>>>

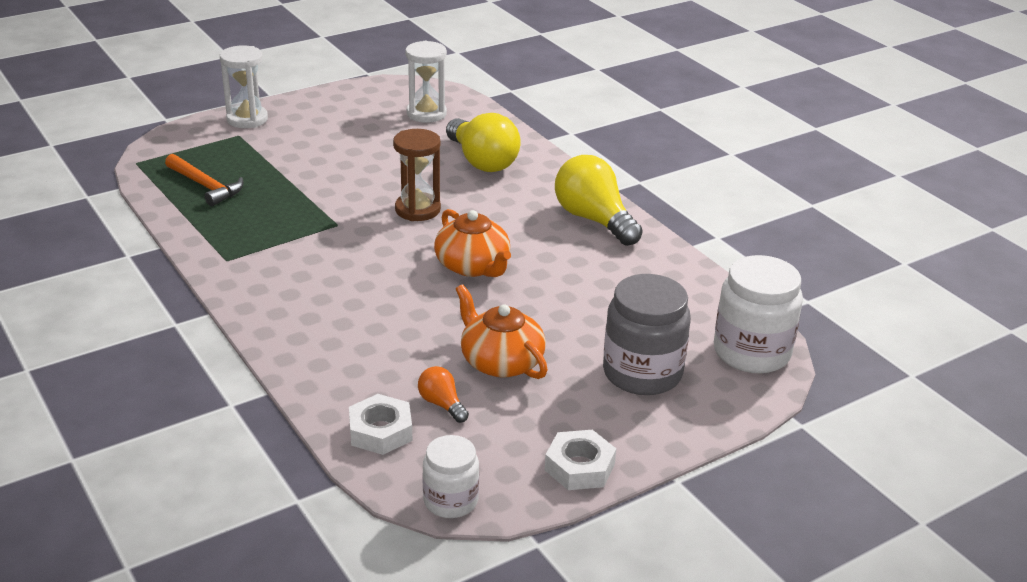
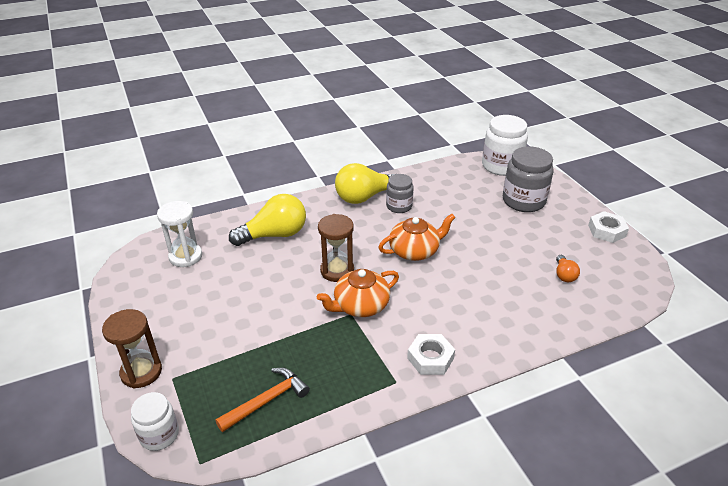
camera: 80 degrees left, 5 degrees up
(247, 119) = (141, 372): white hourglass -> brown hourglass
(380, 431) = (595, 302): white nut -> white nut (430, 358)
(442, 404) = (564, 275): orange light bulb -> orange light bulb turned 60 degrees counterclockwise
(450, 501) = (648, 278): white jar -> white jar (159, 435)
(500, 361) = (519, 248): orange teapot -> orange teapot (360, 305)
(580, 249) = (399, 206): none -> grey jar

<<<
>>>

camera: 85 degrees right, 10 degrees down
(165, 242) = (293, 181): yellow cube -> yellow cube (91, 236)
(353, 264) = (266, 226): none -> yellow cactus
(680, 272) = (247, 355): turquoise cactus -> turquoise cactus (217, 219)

<<<

The required answer is the exact run of lines above starting at the line with "(380, 431) = (595, 302): white" and ending at the line with "(580, 249) = (399, 206): none -> grey jar", with both ends present.

(380, 431) = (595, 302): white nut -> white nut (430, 358)
(442, 404) = (564, 275): orange light bulb -> orange light bulb turned 60 degrees counterclockwise
(450, 501) = (648, 278): white jar -> white jar (159, 435)
(500, 361) = (519, 248): orange teapot -> orange teapot (360, 305)
(580, 249) = (399, 206): none -> grey jar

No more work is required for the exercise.